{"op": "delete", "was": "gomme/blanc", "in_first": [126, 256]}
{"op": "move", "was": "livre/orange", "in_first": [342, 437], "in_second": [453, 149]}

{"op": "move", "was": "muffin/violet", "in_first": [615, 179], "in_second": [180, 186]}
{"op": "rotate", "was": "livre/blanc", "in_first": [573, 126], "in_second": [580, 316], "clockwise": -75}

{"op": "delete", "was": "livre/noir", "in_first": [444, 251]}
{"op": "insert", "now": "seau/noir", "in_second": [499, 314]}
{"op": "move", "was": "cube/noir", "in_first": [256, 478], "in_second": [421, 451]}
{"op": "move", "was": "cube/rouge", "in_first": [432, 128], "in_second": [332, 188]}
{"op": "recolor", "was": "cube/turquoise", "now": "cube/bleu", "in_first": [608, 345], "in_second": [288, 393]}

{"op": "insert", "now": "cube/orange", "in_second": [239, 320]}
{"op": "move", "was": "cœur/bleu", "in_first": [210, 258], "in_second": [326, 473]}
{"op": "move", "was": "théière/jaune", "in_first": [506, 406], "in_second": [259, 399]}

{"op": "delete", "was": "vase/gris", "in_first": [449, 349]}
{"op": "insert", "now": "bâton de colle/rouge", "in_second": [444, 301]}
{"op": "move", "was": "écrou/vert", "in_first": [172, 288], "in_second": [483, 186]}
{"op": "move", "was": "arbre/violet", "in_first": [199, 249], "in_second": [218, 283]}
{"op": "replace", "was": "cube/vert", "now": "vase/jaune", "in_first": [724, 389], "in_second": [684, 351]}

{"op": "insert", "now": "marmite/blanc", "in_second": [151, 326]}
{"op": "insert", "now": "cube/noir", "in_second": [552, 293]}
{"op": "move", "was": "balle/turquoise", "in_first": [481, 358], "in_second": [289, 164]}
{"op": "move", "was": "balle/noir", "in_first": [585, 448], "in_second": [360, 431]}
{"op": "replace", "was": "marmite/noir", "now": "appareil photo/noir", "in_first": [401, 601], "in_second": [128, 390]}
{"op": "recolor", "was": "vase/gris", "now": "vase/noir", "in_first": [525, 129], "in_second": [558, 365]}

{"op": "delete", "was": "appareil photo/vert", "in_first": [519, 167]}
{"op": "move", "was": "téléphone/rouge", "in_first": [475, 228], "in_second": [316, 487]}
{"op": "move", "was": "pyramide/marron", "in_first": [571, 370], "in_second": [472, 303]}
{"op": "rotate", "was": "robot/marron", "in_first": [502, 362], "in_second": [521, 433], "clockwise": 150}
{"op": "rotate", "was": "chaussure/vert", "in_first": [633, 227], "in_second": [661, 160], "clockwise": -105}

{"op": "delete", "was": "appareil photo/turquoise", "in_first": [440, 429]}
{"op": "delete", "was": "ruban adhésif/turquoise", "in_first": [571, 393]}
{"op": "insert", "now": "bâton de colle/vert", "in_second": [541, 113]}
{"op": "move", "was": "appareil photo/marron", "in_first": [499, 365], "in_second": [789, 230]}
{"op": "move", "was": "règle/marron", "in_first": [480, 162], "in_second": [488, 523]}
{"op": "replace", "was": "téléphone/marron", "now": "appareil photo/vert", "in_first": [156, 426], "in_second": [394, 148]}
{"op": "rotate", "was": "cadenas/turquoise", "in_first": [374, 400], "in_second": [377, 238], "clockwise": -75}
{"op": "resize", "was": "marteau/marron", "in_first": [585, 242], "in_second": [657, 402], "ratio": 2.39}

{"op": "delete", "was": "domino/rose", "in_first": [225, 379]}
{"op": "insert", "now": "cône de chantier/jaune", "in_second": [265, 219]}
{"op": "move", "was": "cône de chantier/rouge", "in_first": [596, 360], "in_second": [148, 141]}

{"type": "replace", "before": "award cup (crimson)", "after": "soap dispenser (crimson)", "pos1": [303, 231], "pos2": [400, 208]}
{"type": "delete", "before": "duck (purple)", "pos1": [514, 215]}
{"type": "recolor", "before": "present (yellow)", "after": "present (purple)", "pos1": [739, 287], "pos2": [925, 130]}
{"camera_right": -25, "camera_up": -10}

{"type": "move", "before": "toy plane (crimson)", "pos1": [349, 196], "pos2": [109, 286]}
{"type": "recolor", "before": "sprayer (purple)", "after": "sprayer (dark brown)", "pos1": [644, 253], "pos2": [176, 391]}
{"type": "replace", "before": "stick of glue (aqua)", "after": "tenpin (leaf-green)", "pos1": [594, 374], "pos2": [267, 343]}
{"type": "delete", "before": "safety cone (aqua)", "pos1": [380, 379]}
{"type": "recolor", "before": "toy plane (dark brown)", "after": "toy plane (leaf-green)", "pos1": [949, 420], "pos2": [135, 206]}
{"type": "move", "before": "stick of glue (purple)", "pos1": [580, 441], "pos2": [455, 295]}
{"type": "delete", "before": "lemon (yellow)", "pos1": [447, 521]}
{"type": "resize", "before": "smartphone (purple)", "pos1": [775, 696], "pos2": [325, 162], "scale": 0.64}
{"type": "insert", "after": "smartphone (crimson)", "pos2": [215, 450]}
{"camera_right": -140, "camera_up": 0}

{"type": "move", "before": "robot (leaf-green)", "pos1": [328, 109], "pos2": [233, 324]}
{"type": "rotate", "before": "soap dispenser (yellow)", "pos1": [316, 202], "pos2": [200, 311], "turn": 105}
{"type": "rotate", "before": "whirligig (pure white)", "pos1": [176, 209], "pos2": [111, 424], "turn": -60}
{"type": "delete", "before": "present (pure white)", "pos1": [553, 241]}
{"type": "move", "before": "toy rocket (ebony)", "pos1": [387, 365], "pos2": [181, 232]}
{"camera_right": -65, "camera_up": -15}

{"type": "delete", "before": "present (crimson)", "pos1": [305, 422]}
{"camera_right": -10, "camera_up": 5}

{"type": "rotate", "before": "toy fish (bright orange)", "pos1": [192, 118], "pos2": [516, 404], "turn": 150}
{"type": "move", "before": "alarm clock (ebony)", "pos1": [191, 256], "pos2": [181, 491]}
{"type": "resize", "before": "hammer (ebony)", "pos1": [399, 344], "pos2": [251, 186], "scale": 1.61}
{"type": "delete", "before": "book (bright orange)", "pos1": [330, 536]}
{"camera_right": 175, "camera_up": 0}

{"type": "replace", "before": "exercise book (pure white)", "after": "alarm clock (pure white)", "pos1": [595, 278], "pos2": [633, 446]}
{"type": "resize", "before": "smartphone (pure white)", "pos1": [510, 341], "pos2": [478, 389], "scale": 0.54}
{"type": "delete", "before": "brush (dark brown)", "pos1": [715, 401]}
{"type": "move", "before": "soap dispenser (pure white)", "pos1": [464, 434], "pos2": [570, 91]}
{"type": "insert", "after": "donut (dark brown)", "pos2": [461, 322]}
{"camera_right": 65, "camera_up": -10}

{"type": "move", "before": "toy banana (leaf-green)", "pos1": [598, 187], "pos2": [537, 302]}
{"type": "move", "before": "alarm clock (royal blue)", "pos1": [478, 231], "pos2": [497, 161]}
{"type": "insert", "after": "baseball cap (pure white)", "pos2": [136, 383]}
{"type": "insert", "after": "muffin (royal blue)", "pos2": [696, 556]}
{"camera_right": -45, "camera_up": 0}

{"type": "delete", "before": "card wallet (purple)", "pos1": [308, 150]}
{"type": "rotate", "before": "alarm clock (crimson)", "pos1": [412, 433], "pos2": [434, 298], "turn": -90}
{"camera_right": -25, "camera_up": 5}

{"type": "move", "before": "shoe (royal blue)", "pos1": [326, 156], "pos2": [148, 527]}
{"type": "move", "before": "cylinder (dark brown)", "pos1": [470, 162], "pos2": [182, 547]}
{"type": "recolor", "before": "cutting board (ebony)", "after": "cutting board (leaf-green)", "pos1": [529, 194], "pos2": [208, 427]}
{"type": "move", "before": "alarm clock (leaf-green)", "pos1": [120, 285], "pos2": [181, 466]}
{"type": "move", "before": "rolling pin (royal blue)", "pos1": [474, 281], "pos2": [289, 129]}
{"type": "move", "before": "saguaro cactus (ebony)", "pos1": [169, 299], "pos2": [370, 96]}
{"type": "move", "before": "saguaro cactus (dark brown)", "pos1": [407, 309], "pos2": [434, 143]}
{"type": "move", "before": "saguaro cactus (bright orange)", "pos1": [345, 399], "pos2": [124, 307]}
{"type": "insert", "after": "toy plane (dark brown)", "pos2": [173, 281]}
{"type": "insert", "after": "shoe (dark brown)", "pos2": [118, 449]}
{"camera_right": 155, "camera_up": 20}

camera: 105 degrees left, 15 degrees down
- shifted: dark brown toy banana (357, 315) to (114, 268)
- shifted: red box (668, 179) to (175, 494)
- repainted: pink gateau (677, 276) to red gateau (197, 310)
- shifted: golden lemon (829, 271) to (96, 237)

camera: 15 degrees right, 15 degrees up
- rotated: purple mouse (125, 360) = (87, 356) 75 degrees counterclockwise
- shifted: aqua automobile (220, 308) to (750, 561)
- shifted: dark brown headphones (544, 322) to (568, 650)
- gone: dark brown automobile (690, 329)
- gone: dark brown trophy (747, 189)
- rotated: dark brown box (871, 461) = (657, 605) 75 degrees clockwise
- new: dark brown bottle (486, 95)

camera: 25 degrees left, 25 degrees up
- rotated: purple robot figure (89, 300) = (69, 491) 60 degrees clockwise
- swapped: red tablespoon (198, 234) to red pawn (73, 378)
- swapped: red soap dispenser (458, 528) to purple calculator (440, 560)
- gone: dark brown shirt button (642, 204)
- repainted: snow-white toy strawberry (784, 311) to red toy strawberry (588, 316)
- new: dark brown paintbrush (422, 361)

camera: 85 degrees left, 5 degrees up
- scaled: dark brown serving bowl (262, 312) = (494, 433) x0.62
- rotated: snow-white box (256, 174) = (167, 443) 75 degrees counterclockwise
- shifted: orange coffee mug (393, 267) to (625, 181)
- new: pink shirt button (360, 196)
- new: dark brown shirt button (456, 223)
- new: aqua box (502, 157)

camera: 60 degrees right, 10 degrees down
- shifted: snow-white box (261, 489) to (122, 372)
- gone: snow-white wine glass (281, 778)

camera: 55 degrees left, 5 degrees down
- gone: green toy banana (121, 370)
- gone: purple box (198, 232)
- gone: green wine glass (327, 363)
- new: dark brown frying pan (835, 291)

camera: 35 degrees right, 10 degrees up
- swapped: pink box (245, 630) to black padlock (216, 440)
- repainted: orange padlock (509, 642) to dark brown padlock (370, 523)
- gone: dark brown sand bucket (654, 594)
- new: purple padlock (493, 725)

##########

Go to the line holding "- gone: dark brown sand bucket (654, 594)" in the entries above and return it, along with every line after it, exactly as written.

» **Response**
- gone: dark brown sand bucket (654, 594)
- new: purple padlock (493, 725)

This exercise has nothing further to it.